-------- DATA EXTRACT

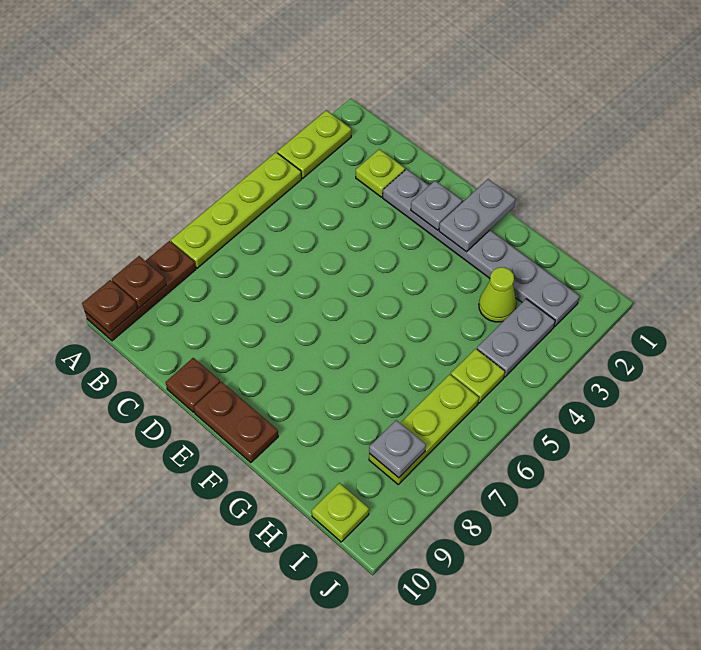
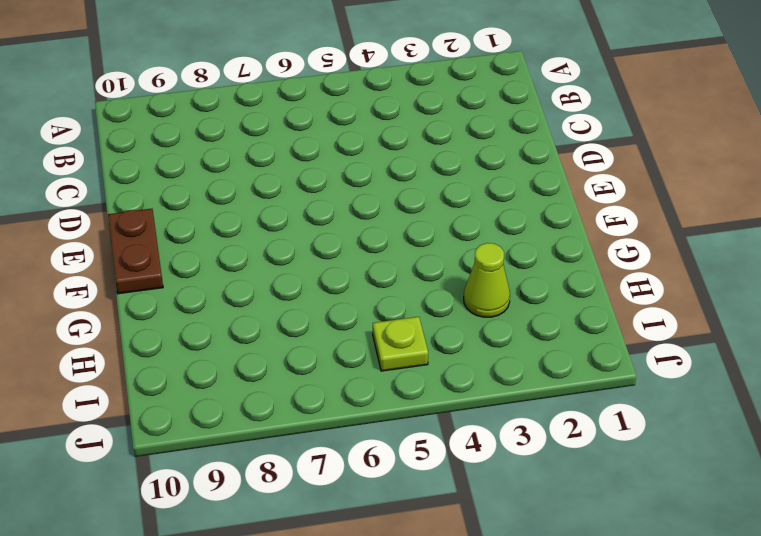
none -> lime plate A2:A3 level 1
none -> lime plate A4:A7 level 1
none -> brown plate A8:A10 level 1

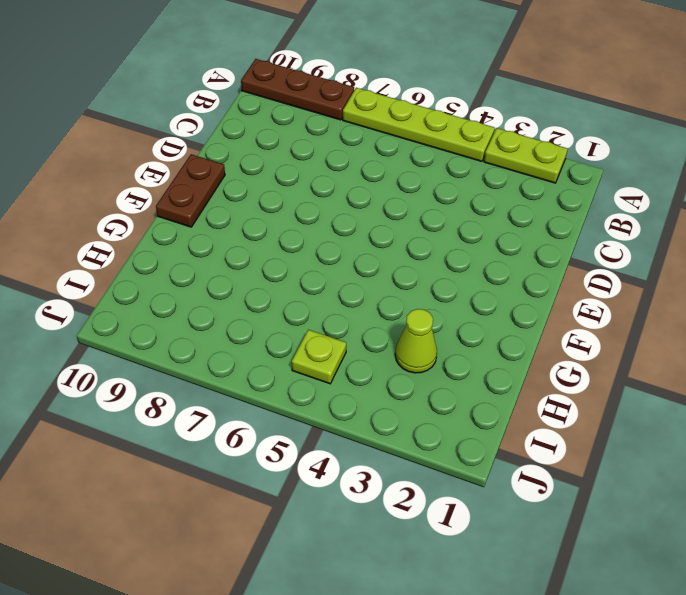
none -> lime plate C2 level 1
none -> grey plate D2:I2 level 1
none -> brown plate D10 level 1

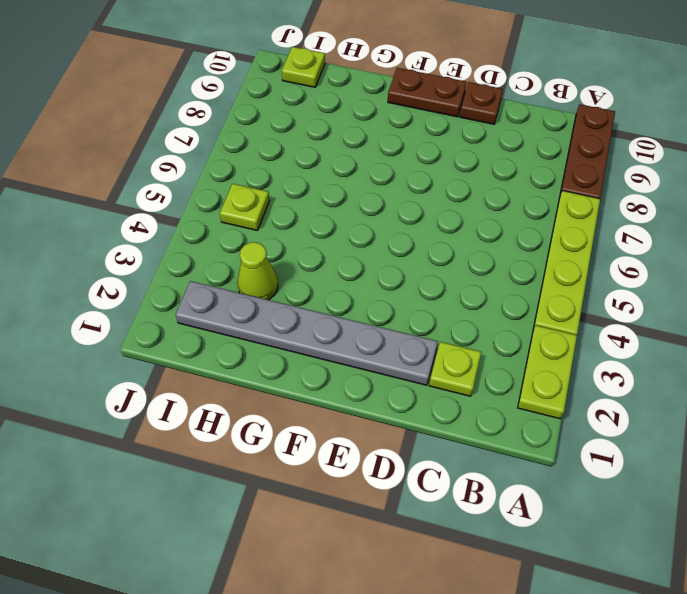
none -> grey plate I3:I4 level 1
none -> lime plate I6:I8 level 1
none -> brown plate A9 level 2

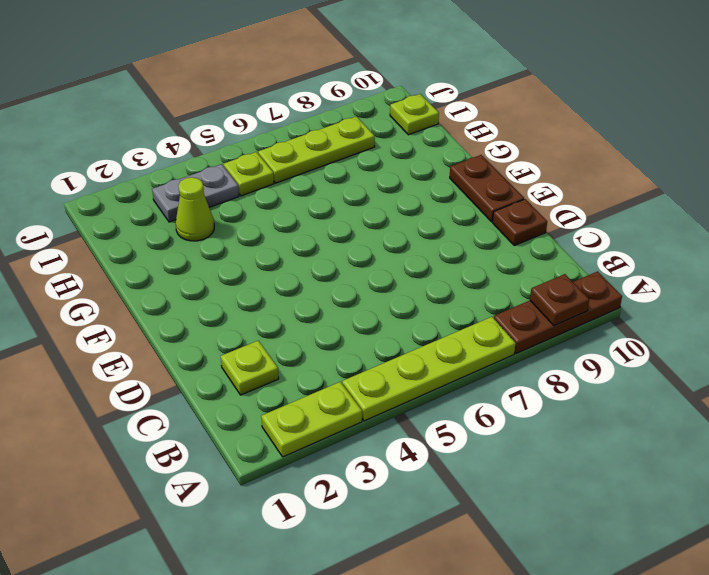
none -> grey plate D2:I2 level 1
none -> brown plate A10 level 2
none -> grey plate E2 level 2

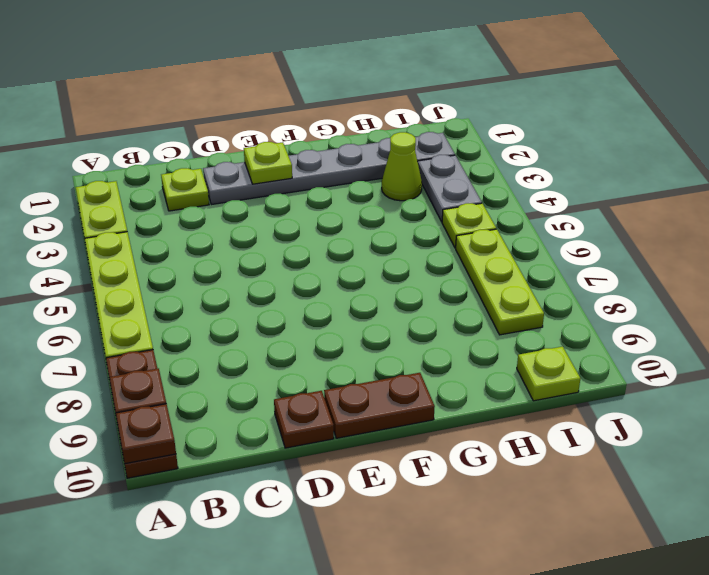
lime plate E2 level 2 -> grey plate E2 level 2
none -> grey plate F1:F2 level 2
none -> grey plate I8 level 2

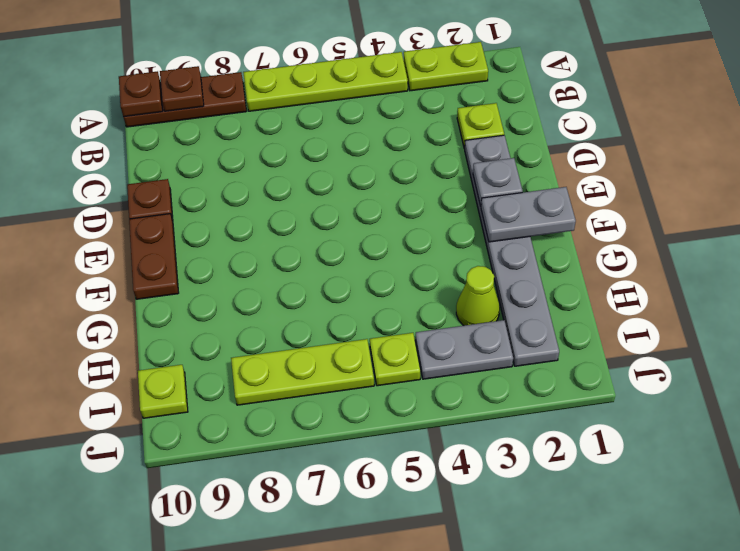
none -> grey plate I8 level 2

----------------

**GOAL OF THE EXERCISE**
Repeat the records word for word and drop any pictures.

**EXERCISE SOLUTION**
none -> lime plate A2:A3 level 1
none -> lime plate A4:A7 level 1
none -> brown plate A8:A10 level 1

none -> lime plate C2 level 1
none -> grey plate D2:I2 level 1
none -> brown plate D10 level 1

none -> grey plate I3:I4 level 1
none -> lime plate I6:I8 level 1
none -> brown plate A9 level 2

none -> grey plate D2:I2 level 1
none -> brown plate A10 level 2
none -> grey plate E2 level 2

lime plate E2 level 2 -> grey plate E2 level 2
none -> grey plate F1:F2 level 2
none -> grey plate I8 level 2

none -> grey plate I8 level 2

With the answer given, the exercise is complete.